— WORK TO BE COMPLETED —
Reproduce exactly the line that contains "AUDIO2 pin RX: GP15 -> GP22" and every line after it through the end of the records below, leaving out all pictures.

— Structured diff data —
▬▬▬
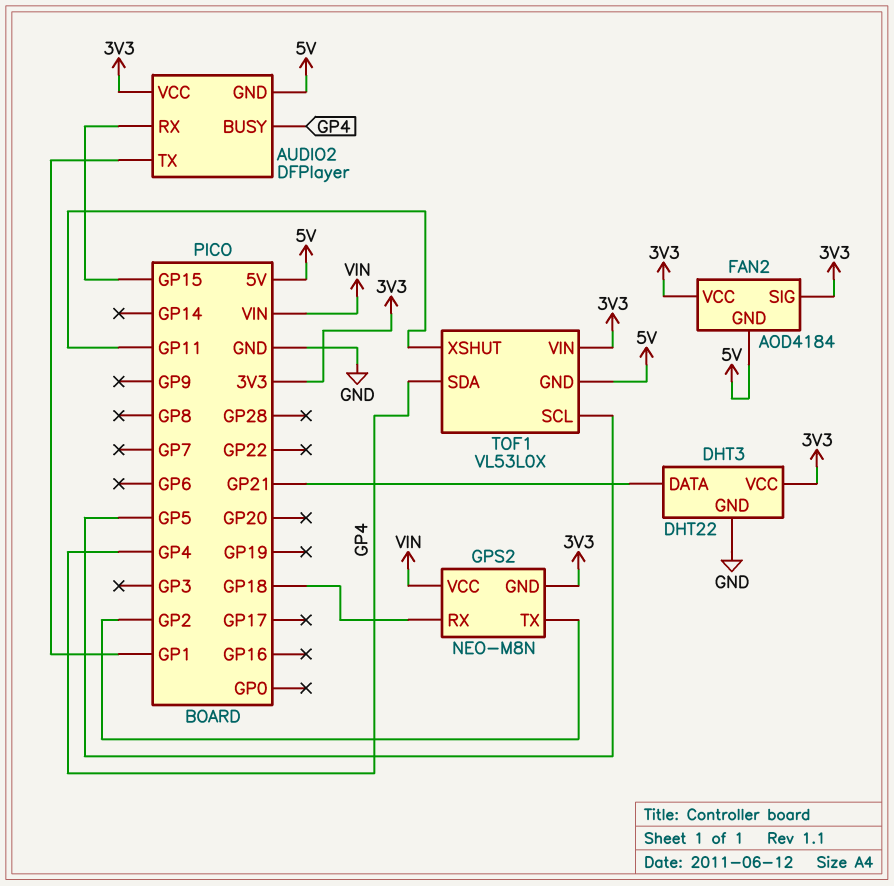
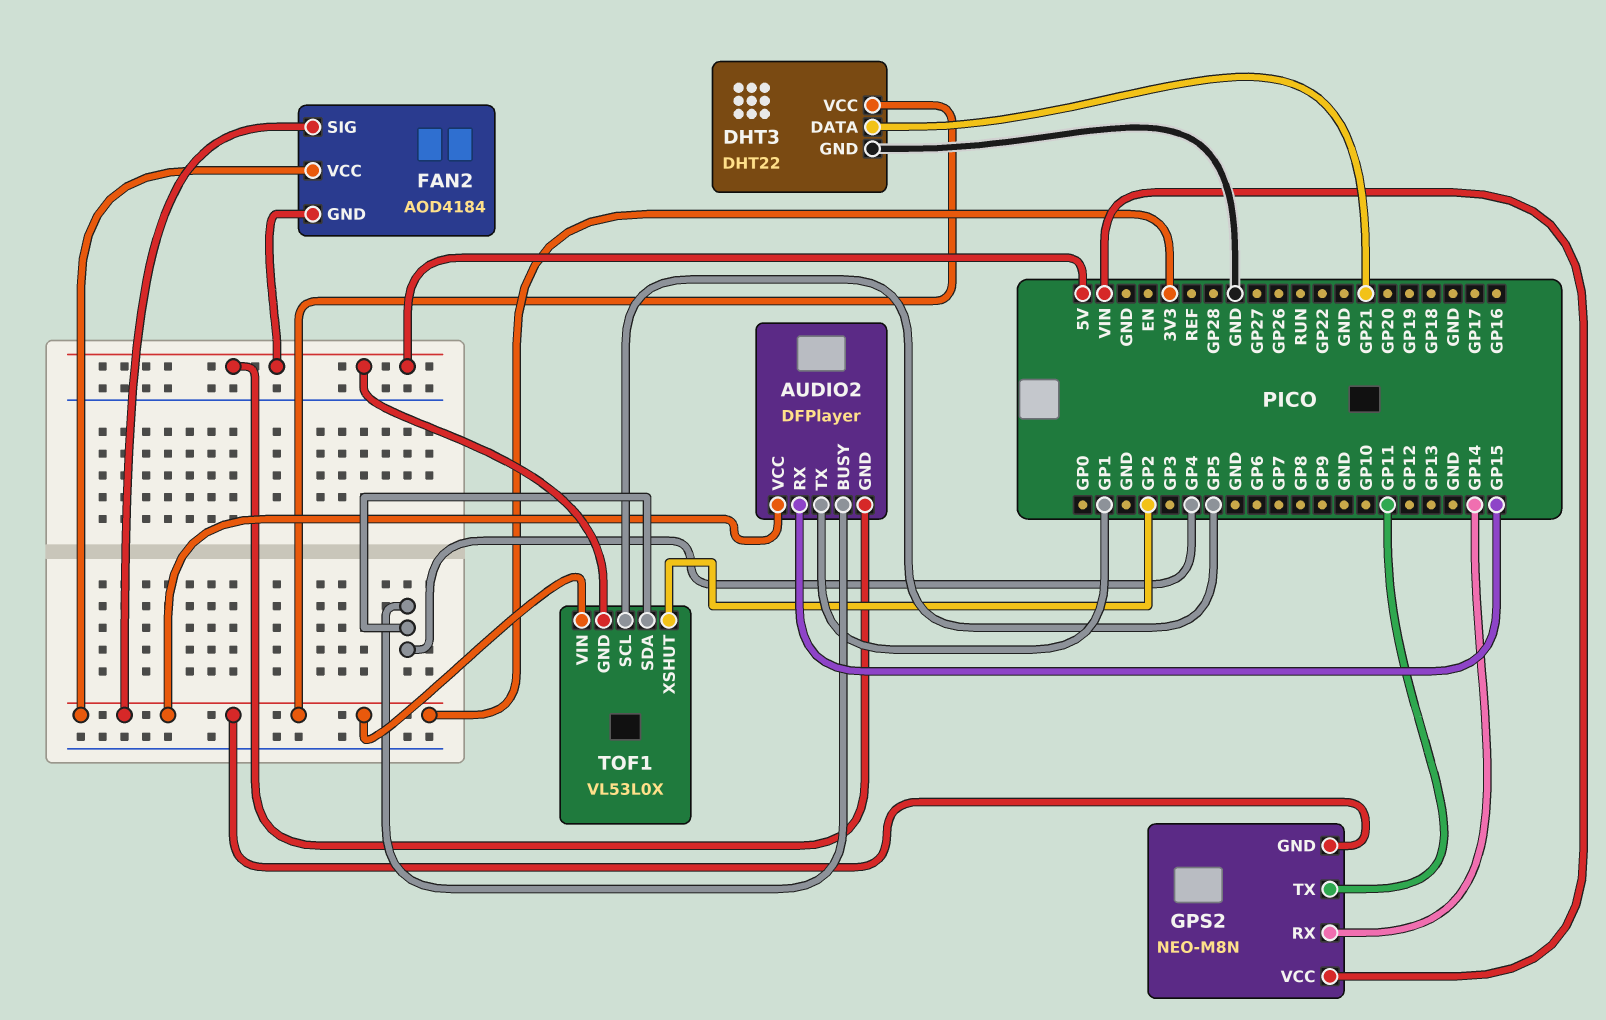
GPS2 pin RX: GP18 -> GP14
GPS2 pin TX: GP2 -> GP11
TOF1 pin XSHUT: GP11 -> GP2

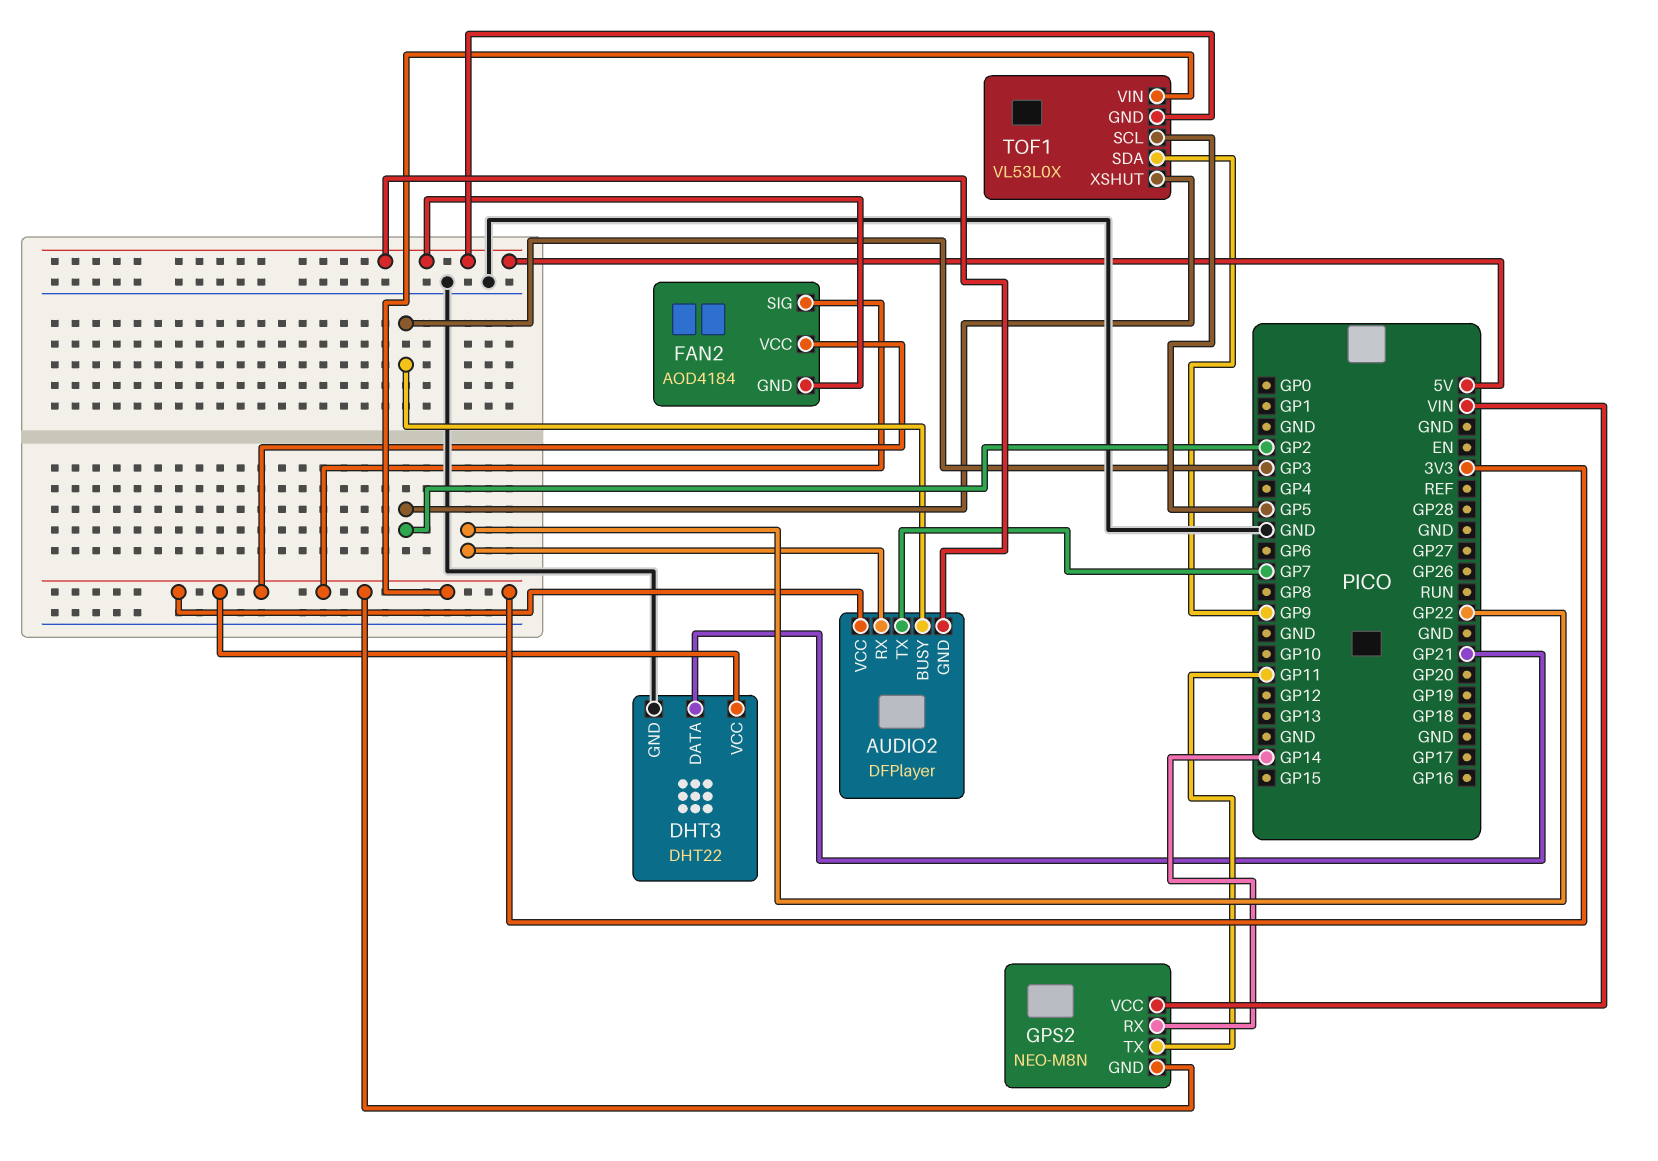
AUDIO2 pin BUSY: GP4 -> GP3
AUDIO2 pin RX: GP15 -> GP22
AUDIO2 pin TX: GP1 -> GP7
TOF1 pin SDA: GP4 -> GP9

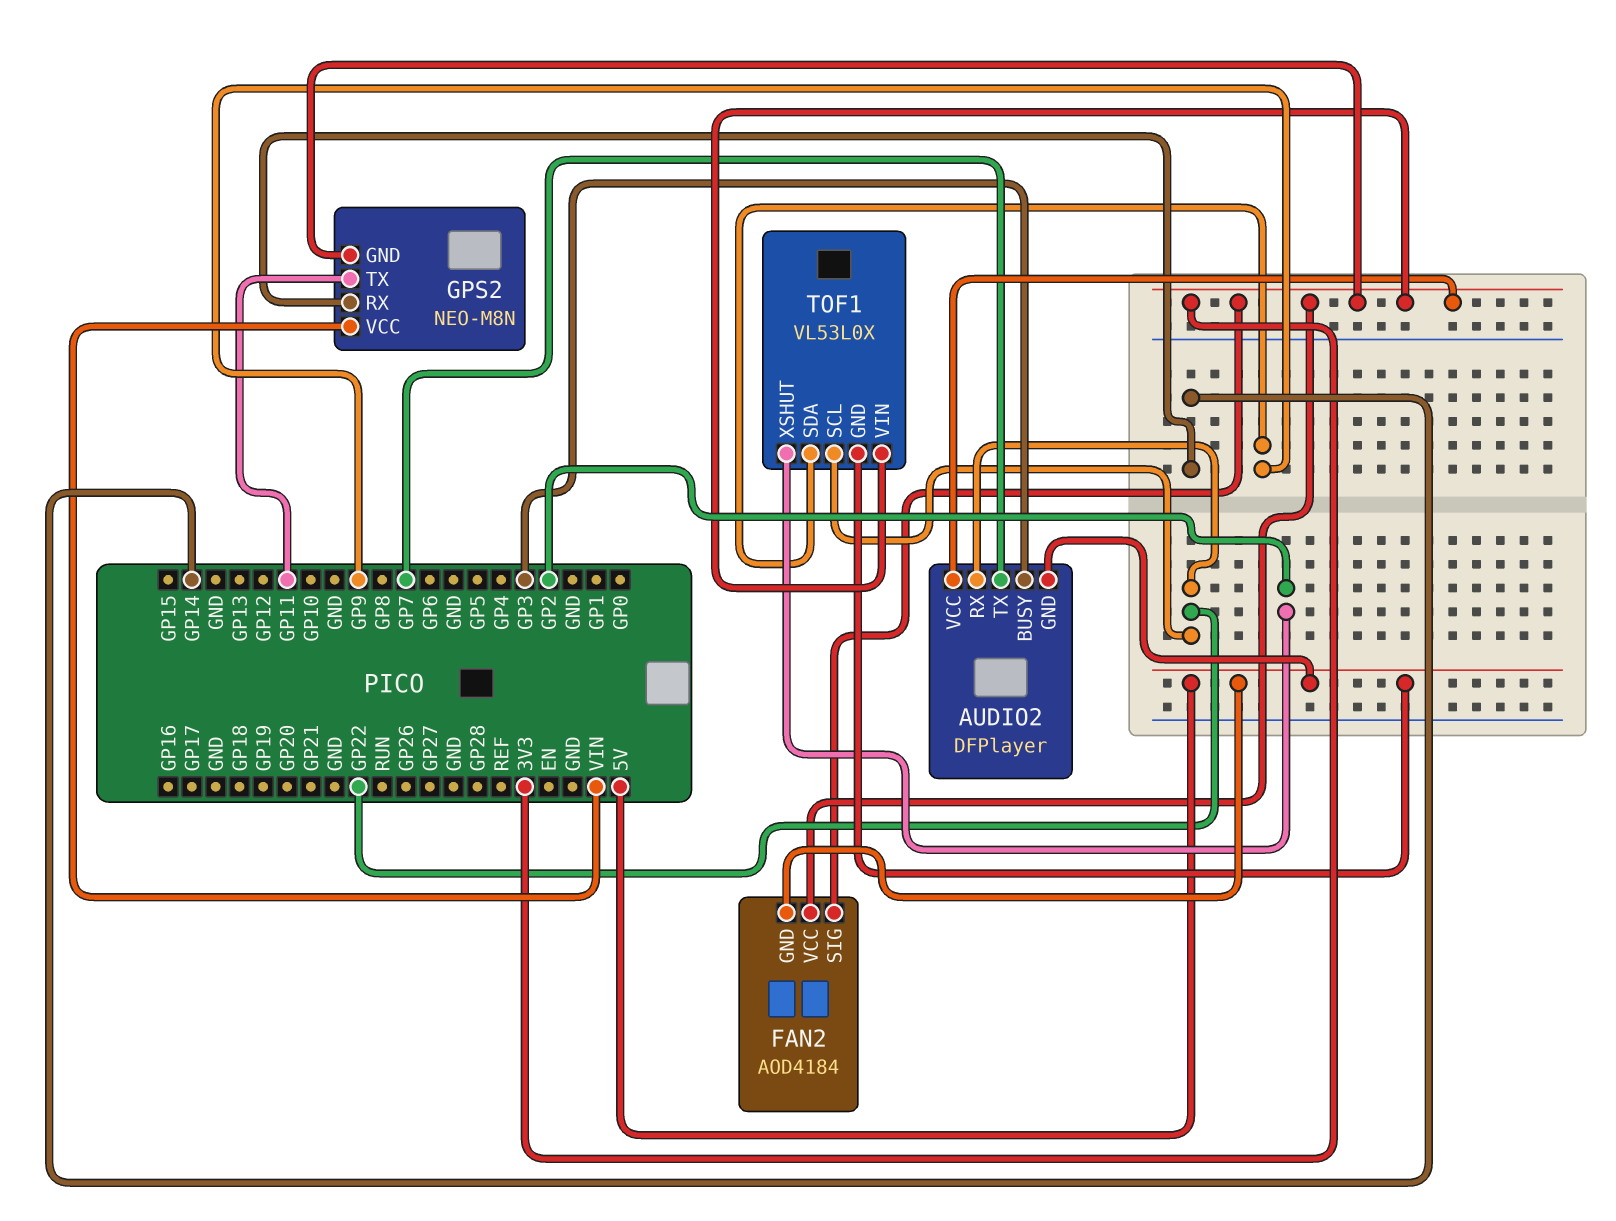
DHT3: DHT22 -> none
DHT3 pin DATA: GP21 -> none
DHT3 pin GND: GND -> none
DHT3 pin VCC: 3V3 -> none
TOF1 pin SCL: GP5 -> GP22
▬▬▬
— WRITTEN RESPONSE —
AUDIO2 pin RX: GP15 -> GP22
AUDIO2 pin TX: GP1 -> GP7
TOF1 pin SDA: GP4 -> GP9

DHT3: DHT22 -> none
DHT3 pin DATA: GP21 -> none
DHT3 pin GND: GND -> none
DHT3 pin VCC: 3V3 -> none
TOF1 pin SCL: GP5 -> GP22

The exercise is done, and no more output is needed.